━━━ MATERIAL ━━━

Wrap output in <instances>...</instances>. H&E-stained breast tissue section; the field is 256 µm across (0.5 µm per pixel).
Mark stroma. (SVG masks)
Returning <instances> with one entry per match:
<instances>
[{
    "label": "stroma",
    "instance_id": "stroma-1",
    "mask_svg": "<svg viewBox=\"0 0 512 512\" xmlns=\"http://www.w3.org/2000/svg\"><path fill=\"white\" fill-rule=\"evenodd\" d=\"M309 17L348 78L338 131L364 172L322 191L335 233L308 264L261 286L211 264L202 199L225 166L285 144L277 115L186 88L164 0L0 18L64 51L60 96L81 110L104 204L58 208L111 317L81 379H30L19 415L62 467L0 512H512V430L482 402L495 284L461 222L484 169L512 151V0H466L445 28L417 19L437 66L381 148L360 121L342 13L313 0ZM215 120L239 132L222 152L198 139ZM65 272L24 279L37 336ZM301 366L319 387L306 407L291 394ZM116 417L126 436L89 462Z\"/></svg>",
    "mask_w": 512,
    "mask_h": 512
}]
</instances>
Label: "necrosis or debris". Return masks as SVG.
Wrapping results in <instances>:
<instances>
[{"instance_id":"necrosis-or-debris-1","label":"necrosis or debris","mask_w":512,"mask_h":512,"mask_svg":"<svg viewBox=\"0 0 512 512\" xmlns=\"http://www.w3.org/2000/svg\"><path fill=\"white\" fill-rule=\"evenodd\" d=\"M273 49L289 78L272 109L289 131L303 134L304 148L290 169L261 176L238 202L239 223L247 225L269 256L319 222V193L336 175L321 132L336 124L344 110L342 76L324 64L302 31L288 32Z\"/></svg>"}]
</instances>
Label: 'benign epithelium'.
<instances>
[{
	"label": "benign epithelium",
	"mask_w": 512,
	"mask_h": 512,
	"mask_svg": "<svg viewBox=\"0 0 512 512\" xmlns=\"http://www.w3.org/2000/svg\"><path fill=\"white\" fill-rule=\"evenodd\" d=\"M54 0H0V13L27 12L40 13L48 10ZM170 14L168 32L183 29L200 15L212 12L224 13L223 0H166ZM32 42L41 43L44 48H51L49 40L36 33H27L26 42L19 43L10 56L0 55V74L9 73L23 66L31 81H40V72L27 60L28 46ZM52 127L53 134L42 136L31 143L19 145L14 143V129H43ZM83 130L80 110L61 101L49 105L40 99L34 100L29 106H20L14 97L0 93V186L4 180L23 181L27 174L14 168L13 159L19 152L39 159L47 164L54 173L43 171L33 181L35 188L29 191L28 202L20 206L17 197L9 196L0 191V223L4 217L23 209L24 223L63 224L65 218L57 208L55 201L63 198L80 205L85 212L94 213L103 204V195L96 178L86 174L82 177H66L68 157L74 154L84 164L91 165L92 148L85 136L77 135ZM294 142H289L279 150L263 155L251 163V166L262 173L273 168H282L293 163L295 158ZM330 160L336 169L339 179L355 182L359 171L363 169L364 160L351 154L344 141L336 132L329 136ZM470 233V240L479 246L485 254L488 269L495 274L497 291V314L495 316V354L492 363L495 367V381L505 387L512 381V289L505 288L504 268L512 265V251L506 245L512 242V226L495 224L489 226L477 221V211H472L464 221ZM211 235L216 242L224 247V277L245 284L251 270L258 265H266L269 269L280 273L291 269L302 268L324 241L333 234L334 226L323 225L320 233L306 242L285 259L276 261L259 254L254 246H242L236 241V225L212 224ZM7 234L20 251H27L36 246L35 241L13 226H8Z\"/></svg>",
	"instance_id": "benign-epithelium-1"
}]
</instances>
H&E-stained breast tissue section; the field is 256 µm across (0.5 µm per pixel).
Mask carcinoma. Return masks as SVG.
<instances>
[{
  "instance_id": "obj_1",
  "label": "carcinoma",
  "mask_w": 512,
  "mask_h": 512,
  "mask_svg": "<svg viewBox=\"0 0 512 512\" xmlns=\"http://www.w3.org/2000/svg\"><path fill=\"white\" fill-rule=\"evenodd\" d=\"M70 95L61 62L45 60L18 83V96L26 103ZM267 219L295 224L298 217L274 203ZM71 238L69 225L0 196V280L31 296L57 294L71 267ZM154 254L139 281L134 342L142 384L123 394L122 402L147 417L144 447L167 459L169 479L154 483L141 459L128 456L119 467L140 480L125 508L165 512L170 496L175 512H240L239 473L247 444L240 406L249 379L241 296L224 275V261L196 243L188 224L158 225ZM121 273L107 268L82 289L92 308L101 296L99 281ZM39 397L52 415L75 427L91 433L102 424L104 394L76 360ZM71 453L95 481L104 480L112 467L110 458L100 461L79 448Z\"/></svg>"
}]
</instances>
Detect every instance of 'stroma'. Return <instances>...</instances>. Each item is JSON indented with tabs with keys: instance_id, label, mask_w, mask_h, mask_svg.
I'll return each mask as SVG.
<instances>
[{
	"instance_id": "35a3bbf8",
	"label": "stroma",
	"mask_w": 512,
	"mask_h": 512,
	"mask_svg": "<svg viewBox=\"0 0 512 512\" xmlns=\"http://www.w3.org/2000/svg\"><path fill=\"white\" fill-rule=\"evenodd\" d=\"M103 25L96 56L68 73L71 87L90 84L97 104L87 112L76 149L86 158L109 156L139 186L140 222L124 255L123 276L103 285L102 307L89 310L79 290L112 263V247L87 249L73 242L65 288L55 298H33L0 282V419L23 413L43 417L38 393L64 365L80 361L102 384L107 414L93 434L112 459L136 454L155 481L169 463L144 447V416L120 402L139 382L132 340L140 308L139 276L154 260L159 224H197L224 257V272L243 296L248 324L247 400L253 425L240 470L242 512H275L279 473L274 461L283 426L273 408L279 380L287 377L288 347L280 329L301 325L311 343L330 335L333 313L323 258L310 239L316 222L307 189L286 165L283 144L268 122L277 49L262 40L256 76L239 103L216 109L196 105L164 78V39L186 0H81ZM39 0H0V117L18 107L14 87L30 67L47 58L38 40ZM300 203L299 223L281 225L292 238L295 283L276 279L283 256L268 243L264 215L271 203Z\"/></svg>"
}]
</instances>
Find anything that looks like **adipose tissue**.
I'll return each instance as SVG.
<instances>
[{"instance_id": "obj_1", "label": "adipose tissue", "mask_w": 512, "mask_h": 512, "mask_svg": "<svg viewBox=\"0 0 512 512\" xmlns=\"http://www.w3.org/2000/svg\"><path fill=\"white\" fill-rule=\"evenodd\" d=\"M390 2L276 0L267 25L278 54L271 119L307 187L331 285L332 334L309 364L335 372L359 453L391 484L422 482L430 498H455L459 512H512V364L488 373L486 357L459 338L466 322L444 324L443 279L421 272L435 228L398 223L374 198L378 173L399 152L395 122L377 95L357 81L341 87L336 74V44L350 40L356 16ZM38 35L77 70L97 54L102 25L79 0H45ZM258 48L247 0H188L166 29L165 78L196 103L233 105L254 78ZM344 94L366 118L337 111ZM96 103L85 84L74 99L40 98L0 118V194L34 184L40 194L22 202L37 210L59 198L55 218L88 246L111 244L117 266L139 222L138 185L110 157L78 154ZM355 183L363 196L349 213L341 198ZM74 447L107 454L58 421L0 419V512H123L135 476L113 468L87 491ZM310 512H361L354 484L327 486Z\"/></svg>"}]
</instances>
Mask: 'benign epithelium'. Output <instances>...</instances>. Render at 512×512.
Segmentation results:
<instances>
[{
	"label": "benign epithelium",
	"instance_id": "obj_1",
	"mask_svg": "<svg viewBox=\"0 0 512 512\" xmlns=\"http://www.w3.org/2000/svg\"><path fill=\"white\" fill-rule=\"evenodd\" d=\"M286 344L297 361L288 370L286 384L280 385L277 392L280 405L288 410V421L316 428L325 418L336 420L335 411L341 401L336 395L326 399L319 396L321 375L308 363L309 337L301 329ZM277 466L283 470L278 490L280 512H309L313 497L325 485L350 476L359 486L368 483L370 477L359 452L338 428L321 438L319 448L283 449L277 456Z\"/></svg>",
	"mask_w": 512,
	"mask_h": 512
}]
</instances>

━━━

> _TASK OBJECTIVE_: Look through the records and gather every line containing "necrosis".

> _RESPONSE TO THE TASK_:
Label: "necrosis or debris". Return masks as SVG.
[{"instance_id":"necrosis-or-debris-1","label":"necrosis or debris","mask_w":512,"mask_h":512,"mask_svg":"<svg viewBox=\"0 0 512 512\" xmlns=\"http://www.w3.org/2000/svg\"><path fill=\"white\" fill-rule=\"evenodd\" d=\"M273 49L289 78L272 109L289 131L303 134L304 148L290 169L261 176L238 202L239 223L247 225L269 256L319 222V193L336 175L321 132L336 124L344 110L342 76L324 64L302 31L288 32Z\"/></svg>"}]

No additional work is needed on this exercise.